▸ **WORK REQUIRED**
From the listing below, pull out every line where the string "down" appears.

* * * * * * *

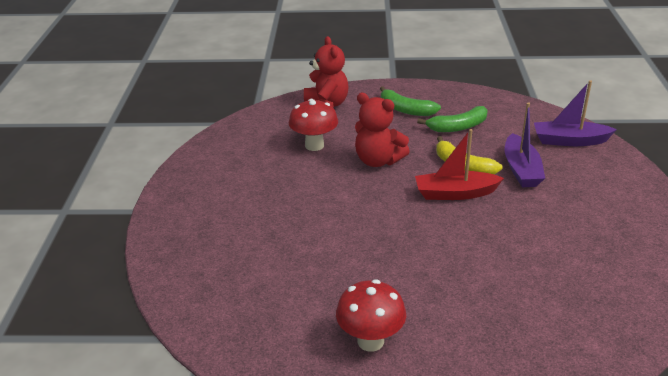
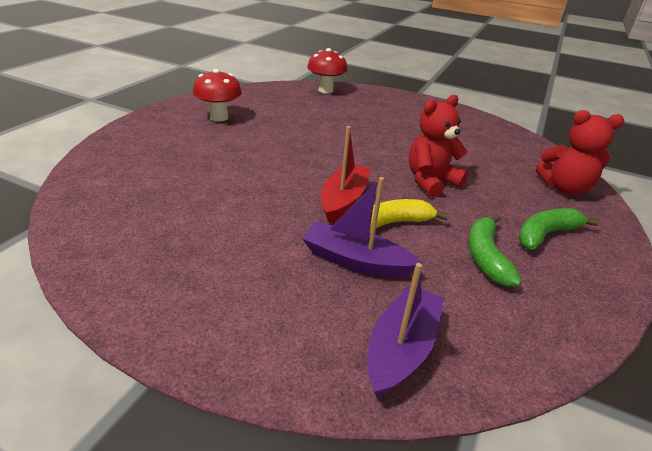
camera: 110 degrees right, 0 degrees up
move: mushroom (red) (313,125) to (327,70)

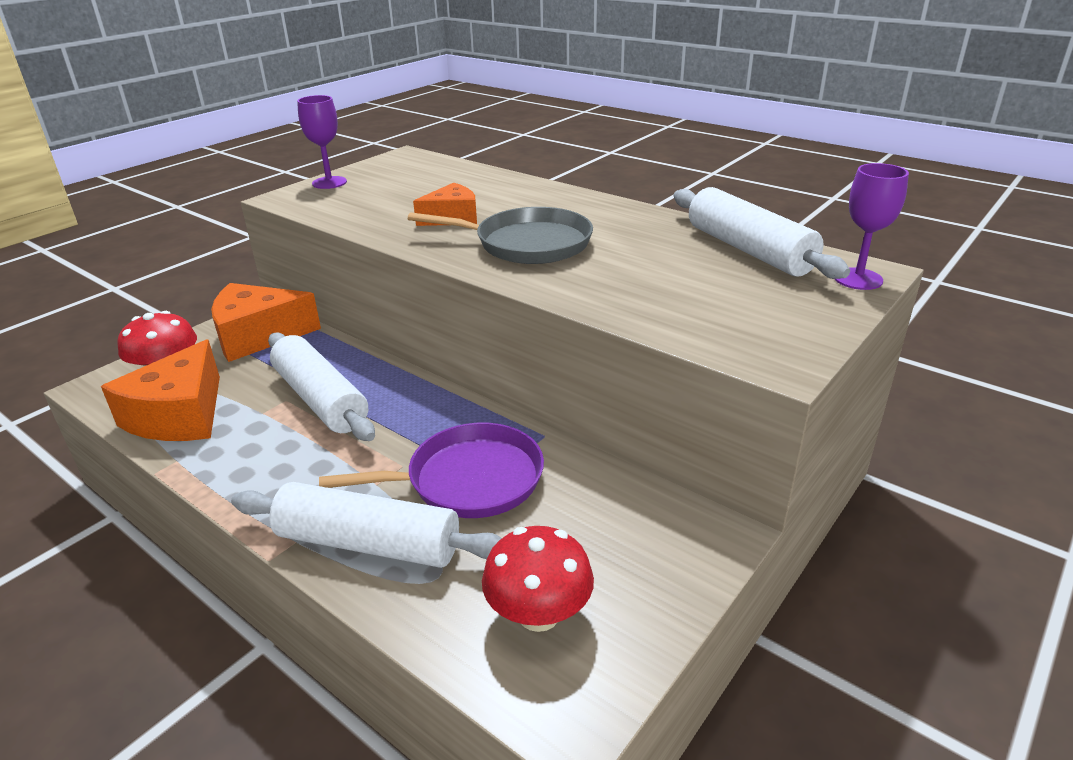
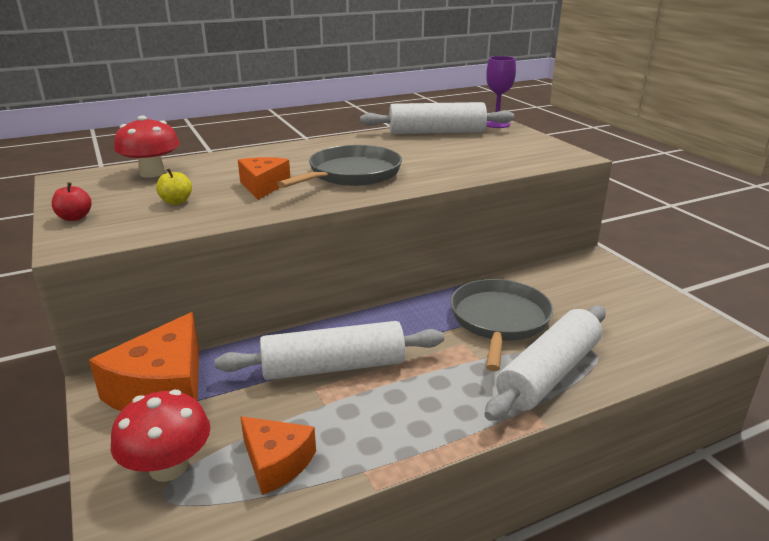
camera: 65 degrees left, 5 degrees down
insert: apple (yellow) (174,186)
move: mushroom (red) (538,579) to (147,147)
replace: goblet (purple) (322,142) to apple (red) (72,201)
recolor: pan (purple) (431,470) to pan (grey) (501,325)
resize: cheese (orange) (160,390) = (278,455) x0.60

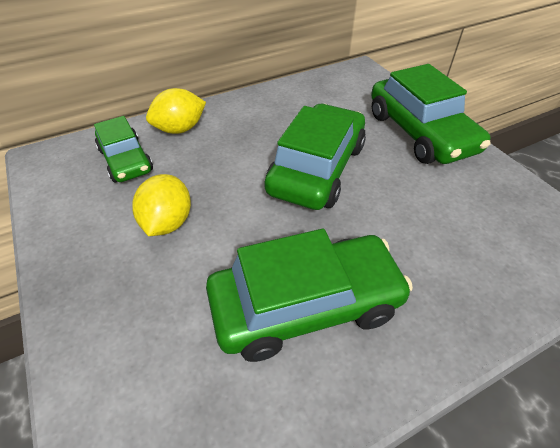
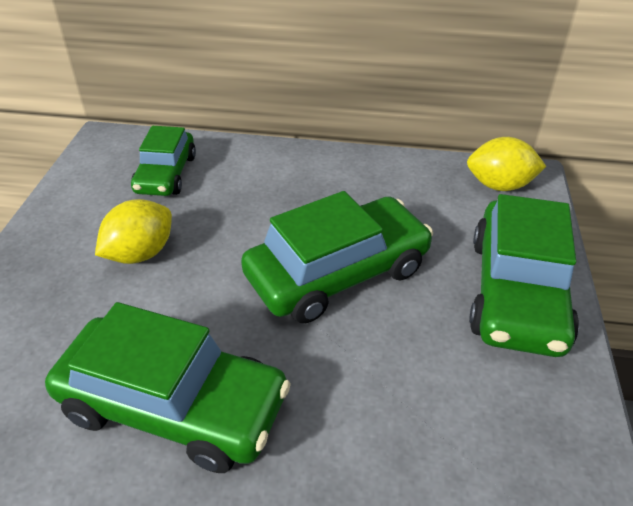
camera: 35 degrees right, 5 degrees down
move: lemon (yellow) (176,111) to (507,164)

* * * * * * *

▸ **THE COMPLETED TASK**
camera: 65 degrees left, 5 degrees down
camera: 35 degrees right, 5 degrees down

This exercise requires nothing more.